::: Supplied information

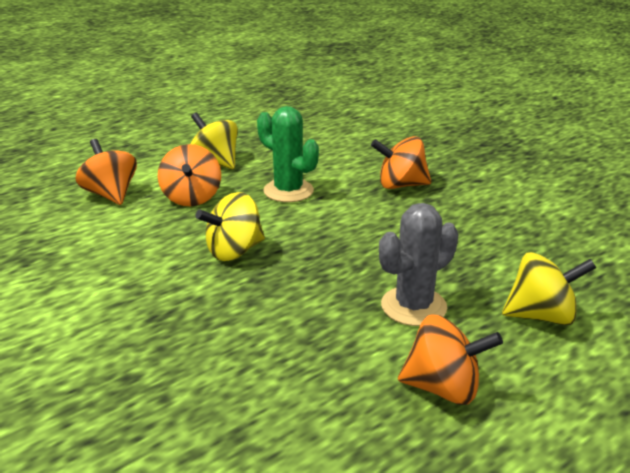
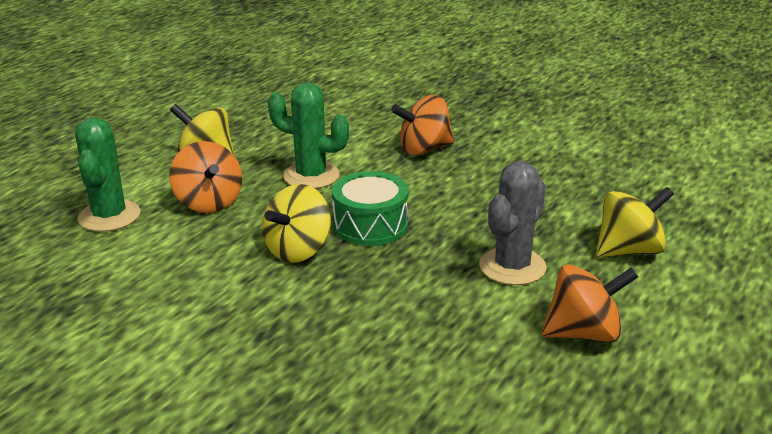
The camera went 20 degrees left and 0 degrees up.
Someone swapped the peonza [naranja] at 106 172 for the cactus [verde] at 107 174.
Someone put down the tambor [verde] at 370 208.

::::::

▸ Assignment
Exact copies of the lines from the one with "Someone swapped the" through the final line of the listing should be returned, and no other lines.

▸ Exercise solution
Someone swapped the peonza [naranja] at 106 172 for the cactus [verde] at 107 174.
Someone put down the tambor [verde] at 370 208.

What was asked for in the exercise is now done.